TASK INSTRUCTIONS :: Lines holding the string "MOSI" are the ones to copy; find them all in the data.

(Dataset excerpts)
=-=-=

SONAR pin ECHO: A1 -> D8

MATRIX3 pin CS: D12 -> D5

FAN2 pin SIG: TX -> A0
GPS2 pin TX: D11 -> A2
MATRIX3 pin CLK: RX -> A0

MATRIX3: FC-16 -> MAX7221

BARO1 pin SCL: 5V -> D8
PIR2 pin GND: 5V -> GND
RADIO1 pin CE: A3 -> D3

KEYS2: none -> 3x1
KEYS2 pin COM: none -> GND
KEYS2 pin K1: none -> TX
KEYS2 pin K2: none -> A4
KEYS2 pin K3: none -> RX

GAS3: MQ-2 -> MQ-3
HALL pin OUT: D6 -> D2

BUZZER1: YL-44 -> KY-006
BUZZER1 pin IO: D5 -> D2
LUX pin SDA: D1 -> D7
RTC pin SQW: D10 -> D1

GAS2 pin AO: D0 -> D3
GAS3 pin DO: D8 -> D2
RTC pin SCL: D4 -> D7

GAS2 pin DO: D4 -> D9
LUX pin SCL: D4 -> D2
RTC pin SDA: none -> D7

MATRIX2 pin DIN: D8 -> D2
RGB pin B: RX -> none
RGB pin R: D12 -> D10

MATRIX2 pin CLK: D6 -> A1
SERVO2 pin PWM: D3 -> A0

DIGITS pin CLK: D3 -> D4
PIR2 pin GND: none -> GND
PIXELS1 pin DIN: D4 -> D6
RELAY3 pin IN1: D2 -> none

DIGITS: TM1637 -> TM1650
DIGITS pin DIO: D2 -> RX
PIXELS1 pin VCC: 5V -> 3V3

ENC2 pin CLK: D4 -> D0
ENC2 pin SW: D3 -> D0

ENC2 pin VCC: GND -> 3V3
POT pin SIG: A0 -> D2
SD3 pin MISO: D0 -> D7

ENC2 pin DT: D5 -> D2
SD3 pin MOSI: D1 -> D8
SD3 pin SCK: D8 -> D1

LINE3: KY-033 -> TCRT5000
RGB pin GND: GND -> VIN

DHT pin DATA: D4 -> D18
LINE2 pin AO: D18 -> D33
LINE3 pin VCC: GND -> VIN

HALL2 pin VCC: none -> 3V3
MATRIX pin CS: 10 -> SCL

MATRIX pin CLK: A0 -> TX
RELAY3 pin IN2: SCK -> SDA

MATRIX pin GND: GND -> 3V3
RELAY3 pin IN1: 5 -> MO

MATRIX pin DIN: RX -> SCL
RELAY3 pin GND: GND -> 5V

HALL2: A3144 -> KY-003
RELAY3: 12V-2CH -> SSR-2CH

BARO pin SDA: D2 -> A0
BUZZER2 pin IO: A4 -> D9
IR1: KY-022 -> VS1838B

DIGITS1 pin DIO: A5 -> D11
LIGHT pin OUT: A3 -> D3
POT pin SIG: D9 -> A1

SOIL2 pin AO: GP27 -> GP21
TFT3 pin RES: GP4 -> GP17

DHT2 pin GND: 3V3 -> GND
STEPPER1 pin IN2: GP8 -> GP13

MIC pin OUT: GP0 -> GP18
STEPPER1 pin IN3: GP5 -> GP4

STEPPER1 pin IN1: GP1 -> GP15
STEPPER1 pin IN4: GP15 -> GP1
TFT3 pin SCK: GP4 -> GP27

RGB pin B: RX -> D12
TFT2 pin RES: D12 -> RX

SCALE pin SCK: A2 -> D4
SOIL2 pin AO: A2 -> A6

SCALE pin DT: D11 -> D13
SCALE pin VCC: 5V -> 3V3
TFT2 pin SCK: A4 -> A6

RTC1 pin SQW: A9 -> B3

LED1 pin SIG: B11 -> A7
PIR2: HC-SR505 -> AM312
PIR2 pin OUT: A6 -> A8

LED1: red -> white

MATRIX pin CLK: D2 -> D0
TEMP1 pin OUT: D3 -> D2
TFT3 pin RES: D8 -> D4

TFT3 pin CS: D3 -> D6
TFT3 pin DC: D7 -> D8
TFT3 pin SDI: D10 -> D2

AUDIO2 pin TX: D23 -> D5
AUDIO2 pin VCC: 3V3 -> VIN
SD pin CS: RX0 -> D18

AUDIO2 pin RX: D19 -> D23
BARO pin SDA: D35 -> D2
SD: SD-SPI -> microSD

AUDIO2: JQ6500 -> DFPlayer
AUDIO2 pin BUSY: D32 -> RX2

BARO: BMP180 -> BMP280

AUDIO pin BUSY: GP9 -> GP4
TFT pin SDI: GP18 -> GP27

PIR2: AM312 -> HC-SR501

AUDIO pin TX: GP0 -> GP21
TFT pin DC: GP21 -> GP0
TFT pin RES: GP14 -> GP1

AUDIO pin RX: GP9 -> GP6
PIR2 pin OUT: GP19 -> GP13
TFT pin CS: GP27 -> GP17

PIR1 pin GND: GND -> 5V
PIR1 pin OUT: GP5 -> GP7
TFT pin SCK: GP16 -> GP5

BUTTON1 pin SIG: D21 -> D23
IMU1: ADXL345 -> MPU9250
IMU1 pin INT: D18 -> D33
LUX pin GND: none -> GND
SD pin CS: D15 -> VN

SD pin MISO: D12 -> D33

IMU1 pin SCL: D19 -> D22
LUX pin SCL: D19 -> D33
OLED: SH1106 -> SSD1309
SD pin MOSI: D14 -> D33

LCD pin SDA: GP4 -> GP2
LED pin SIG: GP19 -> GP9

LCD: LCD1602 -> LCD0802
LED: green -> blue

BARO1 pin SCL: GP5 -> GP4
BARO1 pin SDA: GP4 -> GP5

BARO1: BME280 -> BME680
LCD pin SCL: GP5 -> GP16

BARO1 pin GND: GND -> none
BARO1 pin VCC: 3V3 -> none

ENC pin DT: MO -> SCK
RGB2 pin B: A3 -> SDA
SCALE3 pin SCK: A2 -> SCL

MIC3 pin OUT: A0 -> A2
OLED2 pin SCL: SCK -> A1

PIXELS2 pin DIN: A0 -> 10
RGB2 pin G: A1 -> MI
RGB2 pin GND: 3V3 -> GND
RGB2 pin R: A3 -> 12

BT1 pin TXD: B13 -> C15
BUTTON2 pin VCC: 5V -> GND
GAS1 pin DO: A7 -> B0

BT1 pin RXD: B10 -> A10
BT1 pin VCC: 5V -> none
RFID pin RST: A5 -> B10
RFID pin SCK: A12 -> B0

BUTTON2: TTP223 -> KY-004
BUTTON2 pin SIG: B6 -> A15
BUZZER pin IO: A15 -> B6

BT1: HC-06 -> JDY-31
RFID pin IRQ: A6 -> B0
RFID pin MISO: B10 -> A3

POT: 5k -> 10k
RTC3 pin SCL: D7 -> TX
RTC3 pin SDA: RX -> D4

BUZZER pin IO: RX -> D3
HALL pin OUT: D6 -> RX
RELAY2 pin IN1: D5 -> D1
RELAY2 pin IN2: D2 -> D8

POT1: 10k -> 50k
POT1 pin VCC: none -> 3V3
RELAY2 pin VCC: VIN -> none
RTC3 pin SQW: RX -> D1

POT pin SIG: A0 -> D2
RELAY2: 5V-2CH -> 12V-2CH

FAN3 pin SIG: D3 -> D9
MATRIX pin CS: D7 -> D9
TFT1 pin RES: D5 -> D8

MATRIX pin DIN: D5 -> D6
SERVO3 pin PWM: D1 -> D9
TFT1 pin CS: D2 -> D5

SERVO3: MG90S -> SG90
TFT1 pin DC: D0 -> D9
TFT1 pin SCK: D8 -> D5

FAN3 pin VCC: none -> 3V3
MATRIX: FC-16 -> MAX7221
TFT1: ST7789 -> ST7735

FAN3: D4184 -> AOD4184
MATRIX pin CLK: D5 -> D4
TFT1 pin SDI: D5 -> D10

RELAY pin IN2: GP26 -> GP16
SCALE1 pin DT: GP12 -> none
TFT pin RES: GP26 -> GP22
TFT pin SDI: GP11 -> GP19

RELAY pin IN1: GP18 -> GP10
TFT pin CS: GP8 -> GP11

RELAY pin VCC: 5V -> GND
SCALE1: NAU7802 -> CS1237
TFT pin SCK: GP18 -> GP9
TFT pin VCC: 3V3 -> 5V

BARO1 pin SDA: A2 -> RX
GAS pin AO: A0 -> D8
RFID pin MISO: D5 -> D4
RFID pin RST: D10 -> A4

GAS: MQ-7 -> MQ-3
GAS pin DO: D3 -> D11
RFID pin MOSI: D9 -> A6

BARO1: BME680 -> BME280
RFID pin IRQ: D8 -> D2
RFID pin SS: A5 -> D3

=-=-=

SOLVED EXERCISE ::
SD3 pin MOSI: D1 -> D8
SD pin MOSI: D14 -> D33
RFID pin MOSI: D9 -> A6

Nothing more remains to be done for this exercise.